**Extracted information**
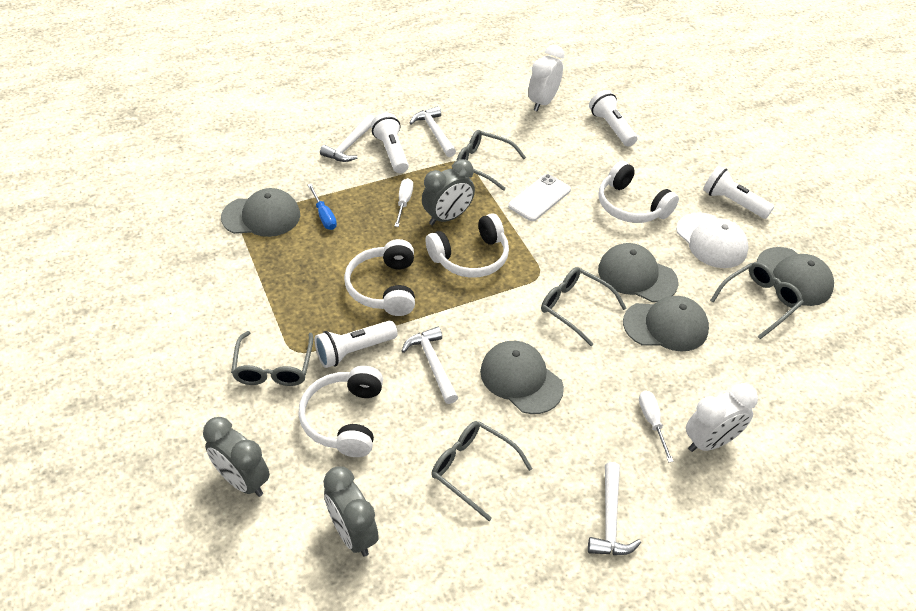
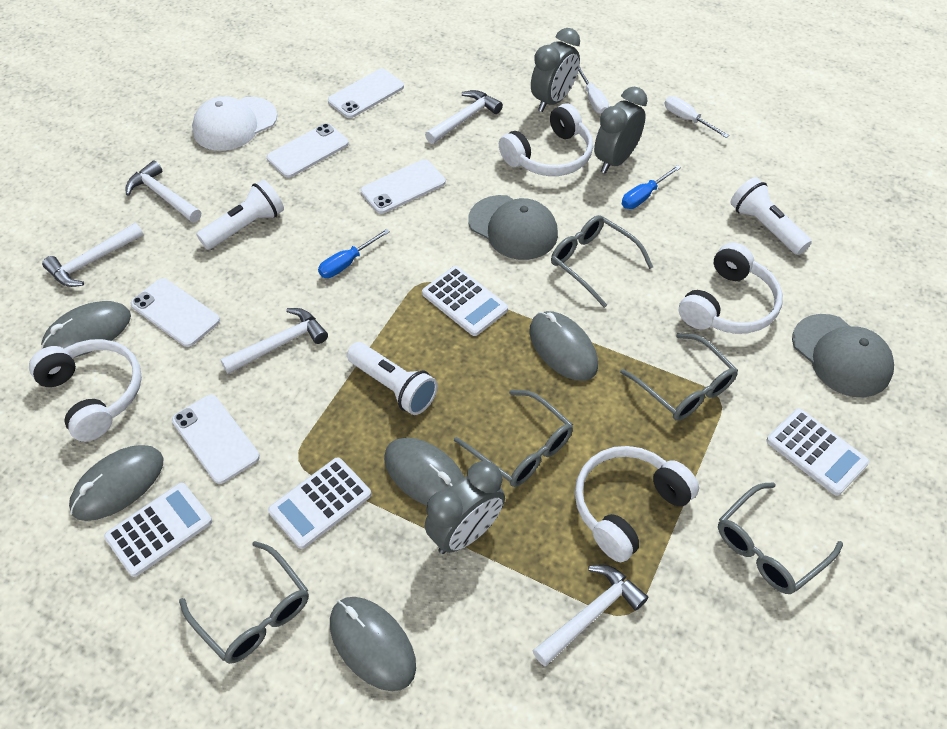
blue screwdriver: 1 -> 2
grey cap: 5 -> 2
grey mouse: 0 -> 5
white calculator: 0 -> 4
white clock: 2 -> 0
white flashlight: 4 -> 3
white hammer: 4 -> 5
white phone: 1 -> 5

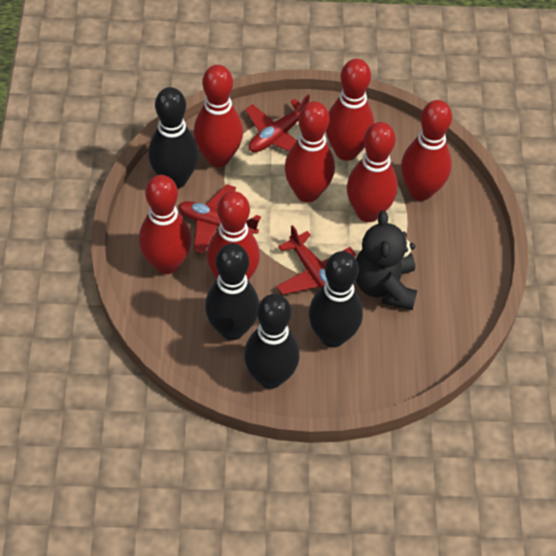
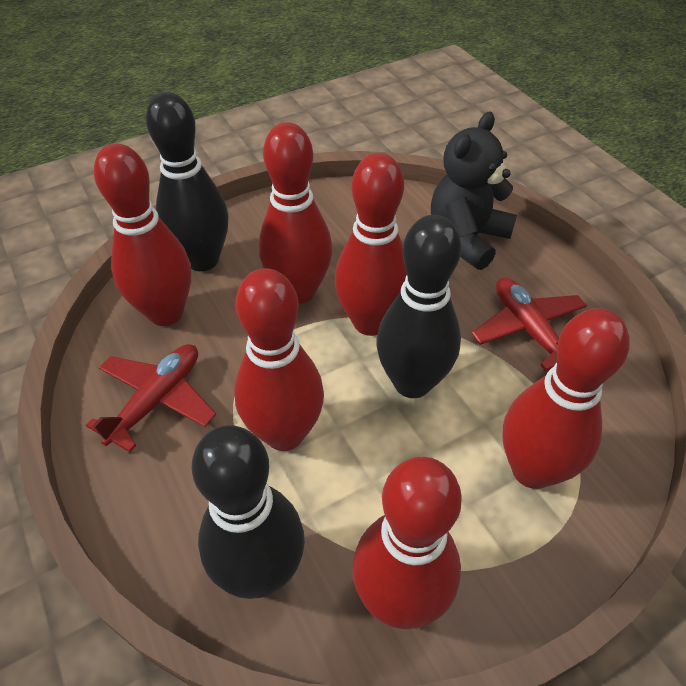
black bowling pin: 4 -> 3
red bowling pin: 7 -> 6
red plane: 3 -> 2

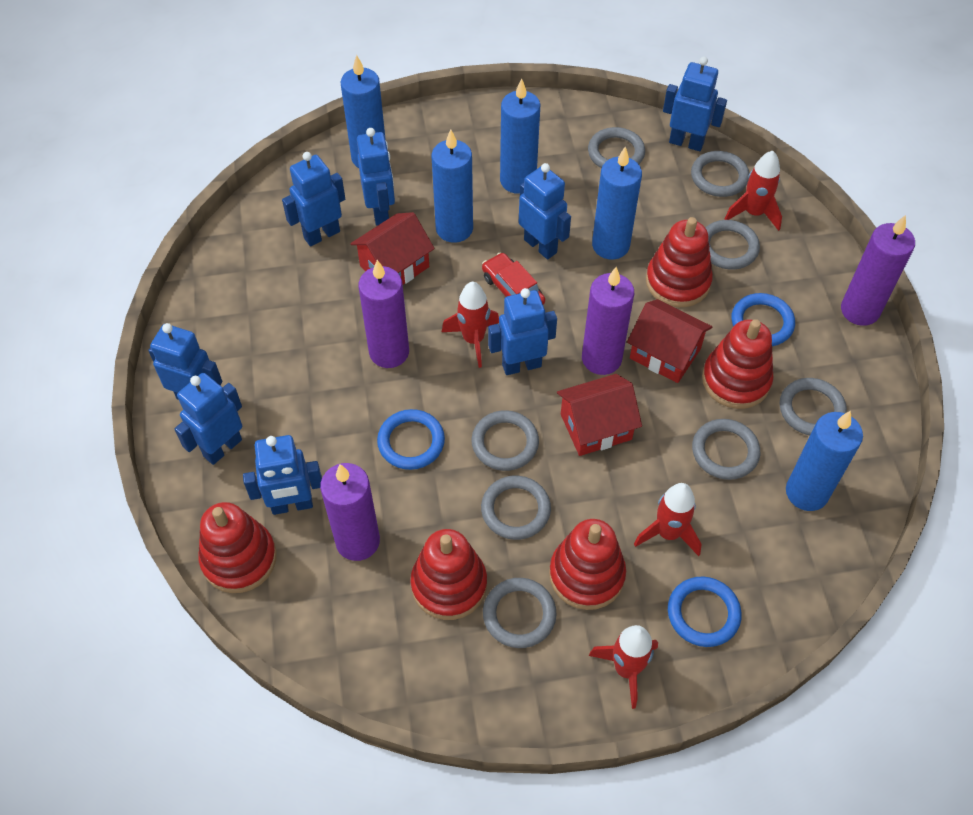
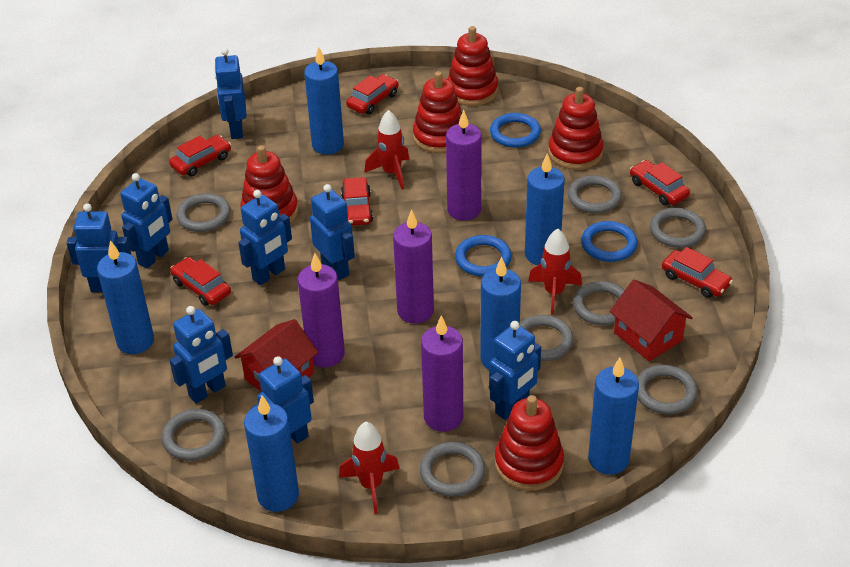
blue candle: 5 -> 6
red car: 1 -> 6
red house: 3 -> 2
red rocket: 4 -> 3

**About this task**
Each line of the data above that contains the string "bowling" should be counted; give only the total.

**Answer**
2